## TASK MATERIAL
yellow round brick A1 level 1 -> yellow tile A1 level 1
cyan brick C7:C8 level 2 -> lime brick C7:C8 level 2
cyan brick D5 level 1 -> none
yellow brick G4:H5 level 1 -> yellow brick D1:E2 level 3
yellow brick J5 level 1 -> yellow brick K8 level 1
* * *
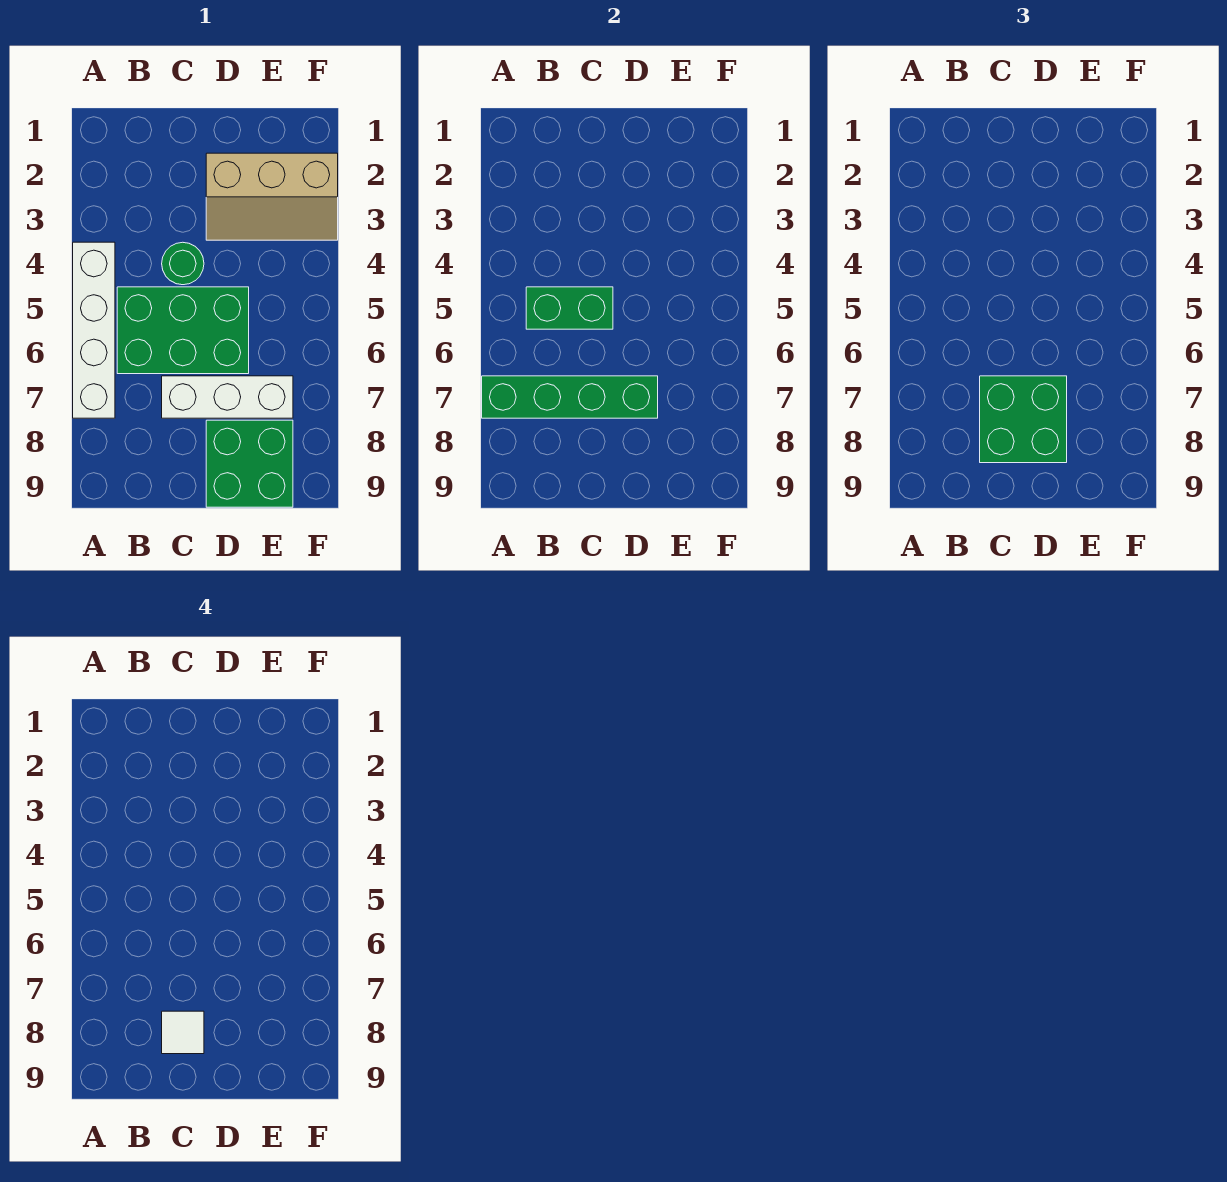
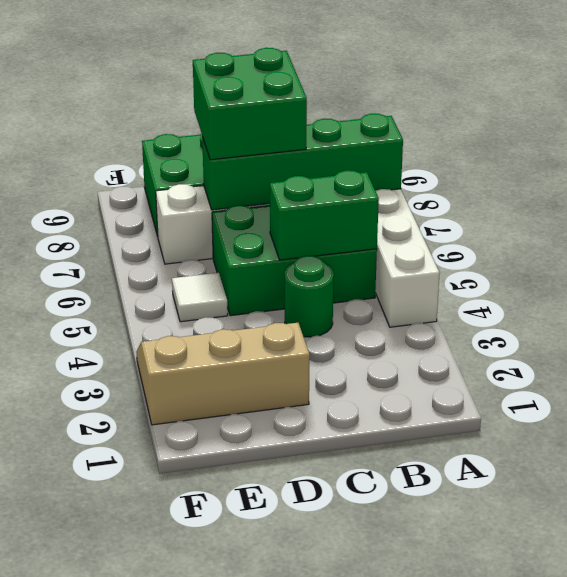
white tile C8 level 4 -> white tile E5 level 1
* * *
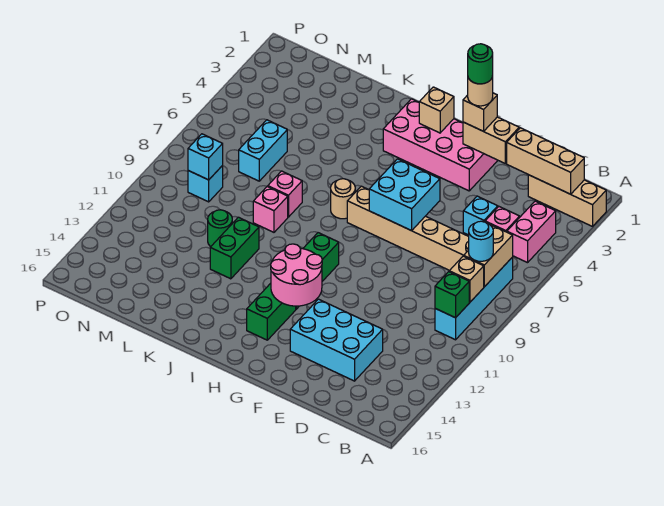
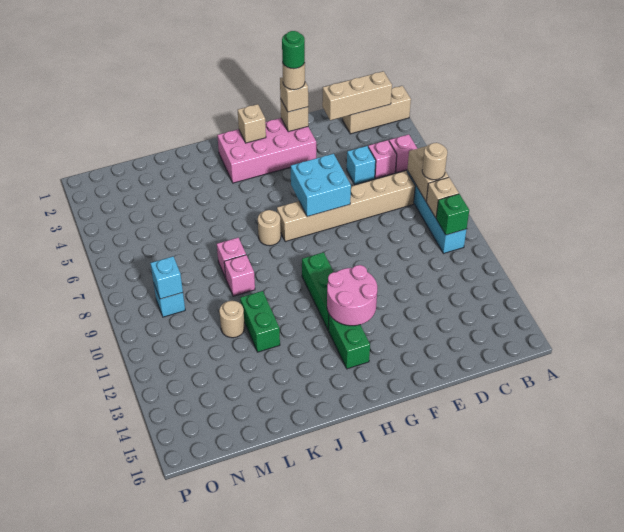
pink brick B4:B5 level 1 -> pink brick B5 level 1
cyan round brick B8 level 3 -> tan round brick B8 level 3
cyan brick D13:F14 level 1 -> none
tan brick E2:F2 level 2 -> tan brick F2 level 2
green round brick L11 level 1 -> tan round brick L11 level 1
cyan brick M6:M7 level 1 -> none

## YOUR OBJECTIVE
In the records above, locate every line with the string "round" and copy it.

## EXERCISE RESULT
yellow round brick A1 level 1 -> yellow tile A1 level 1
cyan round brick B8 level 3 -> tan round brick B8 level 3
green round brick L11 level 1 -> tan round brick L11 level 1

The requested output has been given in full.